BRIEF
The entries below must be reproduced exactly; their pictures are not part of the copy.

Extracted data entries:
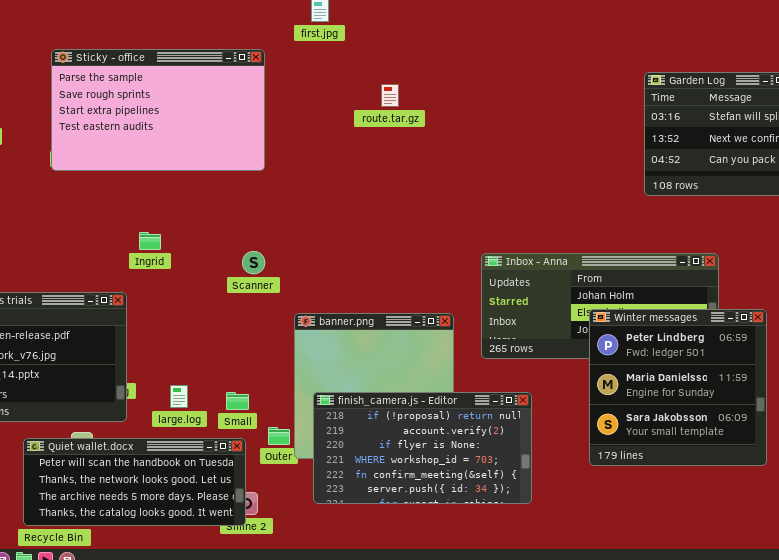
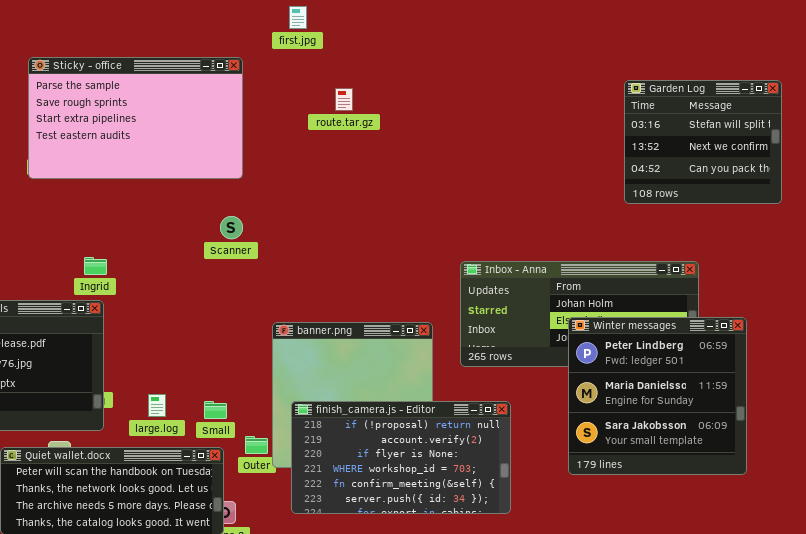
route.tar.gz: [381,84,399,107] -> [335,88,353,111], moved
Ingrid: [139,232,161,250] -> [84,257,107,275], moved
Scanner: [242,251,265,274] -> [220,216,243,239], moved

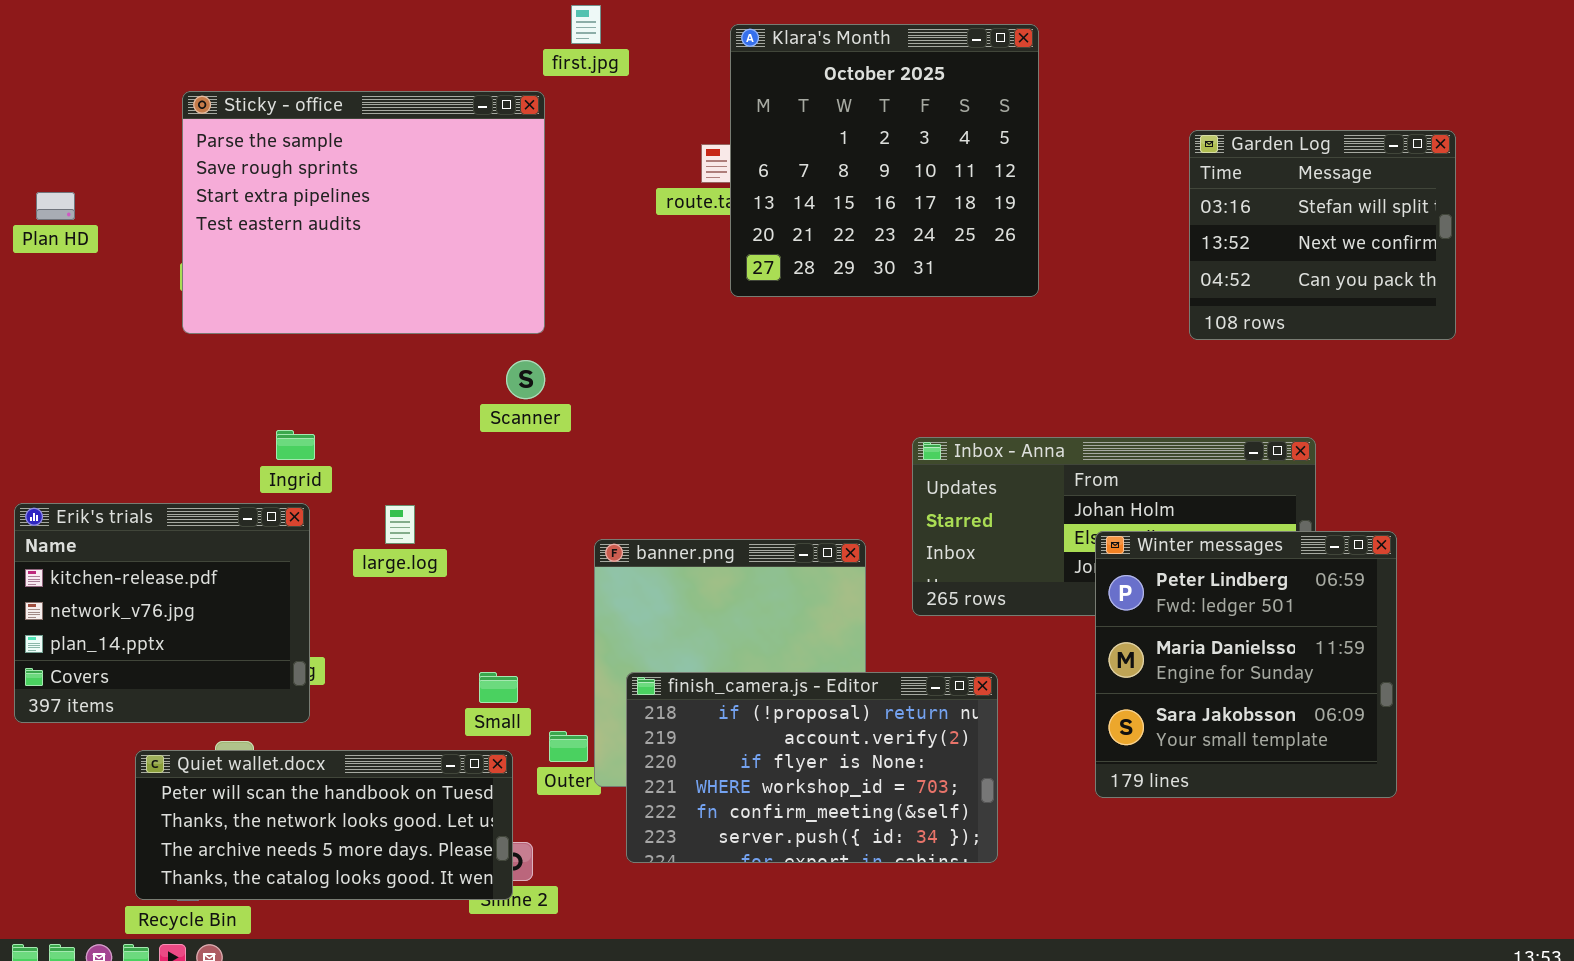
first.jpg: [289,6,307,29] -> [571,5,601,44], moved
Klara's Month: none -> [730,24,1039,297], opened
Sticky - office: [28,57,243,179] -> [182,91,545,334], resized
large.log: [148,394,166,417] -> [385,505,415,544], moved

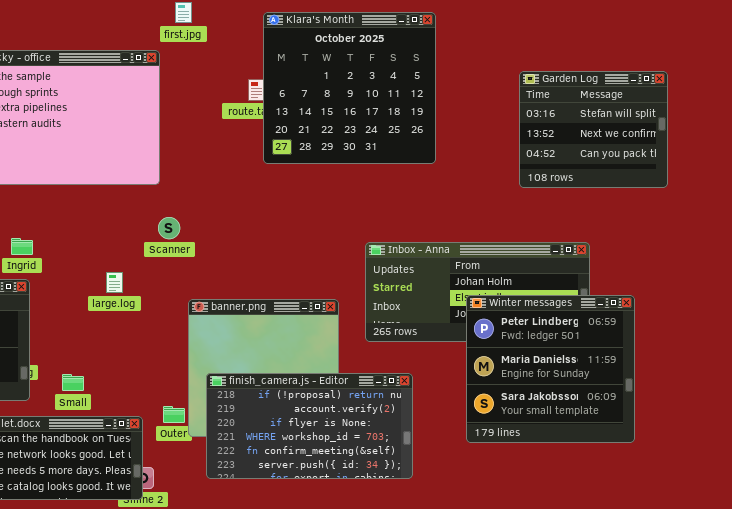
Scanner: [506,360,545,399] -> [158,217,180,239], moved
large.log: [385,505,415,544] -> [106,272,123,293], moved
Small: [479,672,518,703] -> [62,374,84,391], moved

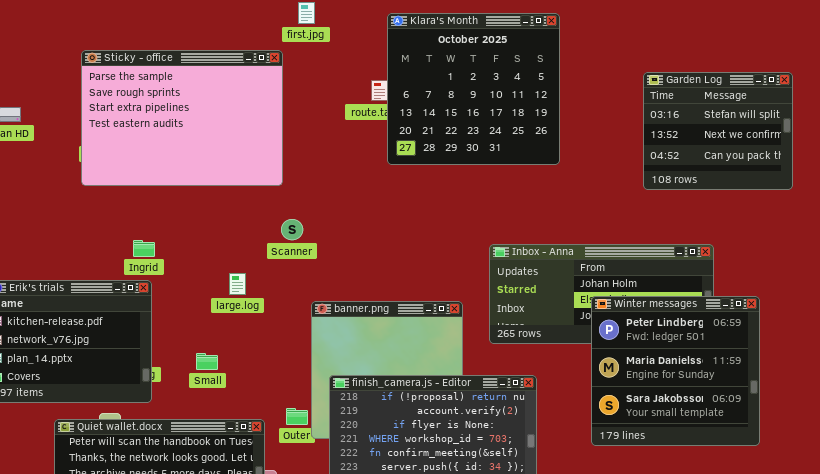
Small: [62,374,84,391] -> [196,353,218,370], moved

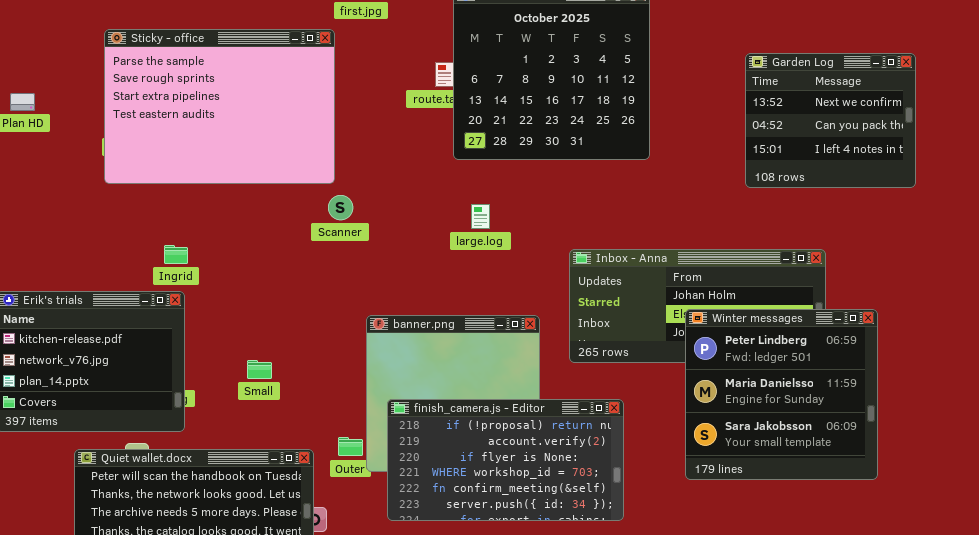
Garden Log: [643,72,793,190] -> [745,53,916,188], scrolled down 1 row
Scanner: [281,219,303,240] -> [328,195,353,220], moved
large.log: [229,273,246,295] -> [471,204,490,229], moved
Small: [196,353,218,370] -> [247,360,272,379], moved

EXERCISE RESPONSE
route.tar.gz: [381,84,399,107] -> [335,88,353,111], moved
Ingrid: [139,232,161,250] -> [84,257,107,275], moved
Scanner: [242,251,265,274] -> [220,216,243,239], moved

first.jpg: [289,6,307,29] -> [571,5,601,44], moved
Klara's Month: none -> [730,24,1039,297], opened
Sticky - office: [28,57,243,179] -> [182,91,545,334], resized
large.log: [148,394,166,417] -> [385,505,415,544], moved

Scanner: [506,360,545,399] -> [158,217,180,239], moved
large.log: [385,505,415,544] -> [106,272,123,293], moved
Small: [479,672,518,703] -> [62,374,84,391], moved

Small: [62,374,84,391] -> [196,353,218,370], moved

Garden Log: [643,72,793,190] -> [745,53,916,188], scrolled down 1 row
Scanner: [281,219,303,240] -> [328,195,353,220], moved
large.log: [229,273,246,295] -> [471,204,490,229], moved
Small: [196,353,218,370] -> [247,360,272,379], moved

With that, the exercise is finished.